*** Begin section ***
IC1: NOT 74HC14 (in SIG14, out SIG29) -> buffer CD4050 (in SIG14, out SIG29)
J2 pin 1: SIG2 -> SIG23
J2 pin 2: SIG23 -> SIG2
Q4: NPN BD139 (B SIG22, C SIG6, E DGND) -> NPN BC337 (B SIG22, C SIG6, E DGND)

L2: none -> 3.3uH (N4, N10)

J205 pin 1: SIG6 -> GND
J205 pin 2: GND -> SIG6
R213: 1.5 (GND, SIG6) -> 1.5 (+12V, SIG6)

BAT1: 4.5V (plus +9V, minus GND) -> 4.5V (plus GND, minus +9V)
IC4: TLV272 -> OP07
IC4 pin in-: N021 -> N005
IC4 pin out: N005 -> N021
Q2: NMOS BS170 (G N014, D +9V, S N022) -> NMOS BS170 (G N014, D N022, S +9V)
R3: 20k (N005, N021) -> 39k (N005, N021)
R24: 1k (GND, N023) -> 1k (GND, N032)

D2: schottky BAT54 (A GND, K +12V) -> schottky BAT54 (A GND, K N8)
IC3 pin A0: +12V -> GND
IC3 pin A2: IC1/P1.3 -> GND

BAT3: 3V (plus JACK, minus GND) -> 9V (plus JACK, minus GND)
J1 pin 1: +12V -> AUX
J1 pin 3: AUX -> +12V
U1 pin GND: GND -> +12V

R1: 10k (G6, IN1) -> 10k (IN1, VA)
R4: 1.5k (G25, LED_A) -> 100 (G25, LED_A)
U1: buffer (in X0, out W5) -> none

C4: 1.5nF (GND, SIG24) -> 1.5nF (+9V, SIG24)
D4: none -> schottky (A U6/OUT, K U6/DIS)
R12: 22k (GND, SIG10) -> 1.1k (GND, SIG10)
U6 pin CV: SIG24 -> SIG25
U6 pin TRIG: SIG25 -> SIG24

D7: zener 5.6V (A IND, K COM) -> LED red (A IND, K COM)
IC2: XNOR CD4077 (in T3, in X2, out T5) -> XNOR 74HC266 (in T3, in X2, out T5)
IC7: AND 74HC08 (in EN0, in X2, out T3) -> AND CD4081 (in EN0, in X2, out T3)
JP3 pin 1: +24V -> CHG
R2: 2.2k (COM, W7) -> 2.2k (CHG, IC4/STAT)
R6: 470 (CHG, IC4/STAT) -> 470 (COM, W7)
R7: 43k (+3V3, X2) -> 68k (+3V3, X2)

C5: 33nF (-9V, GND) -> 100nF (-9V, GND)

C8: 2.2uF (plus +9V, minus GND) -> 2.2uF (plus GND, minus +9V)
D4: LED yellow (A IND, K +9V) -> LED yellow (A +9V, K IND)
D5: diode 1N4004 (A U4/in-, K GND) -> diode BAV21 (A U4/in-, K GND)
*** End section ***
» Exercise instructions: From the records above, print exactly the lines that run from the line with "IC3 pin A0: +12V -> GND" to the line with "U1: buffer (in X0, out W5) -> none", inclusive.

» Response:
IC3 pin A0: +12V -> GND
IC3 pin A2: IC1/P1.3 -> GND

BAT3: 3V (plus JACK, minus GND) -> 9V (plus JACK, minus GND)
J1 pin 1: +12V -> AUX
J1 pin 3: AUX -> +12V
U1 pin GND: GND -> +12V

R1: 10k (G6, IN1) -> 10k (IN1, VA)
R4: 1.5k (G25, LED_A) -> 100 (G25, LED_A)
U1: buffer (in X0, out W5) -> none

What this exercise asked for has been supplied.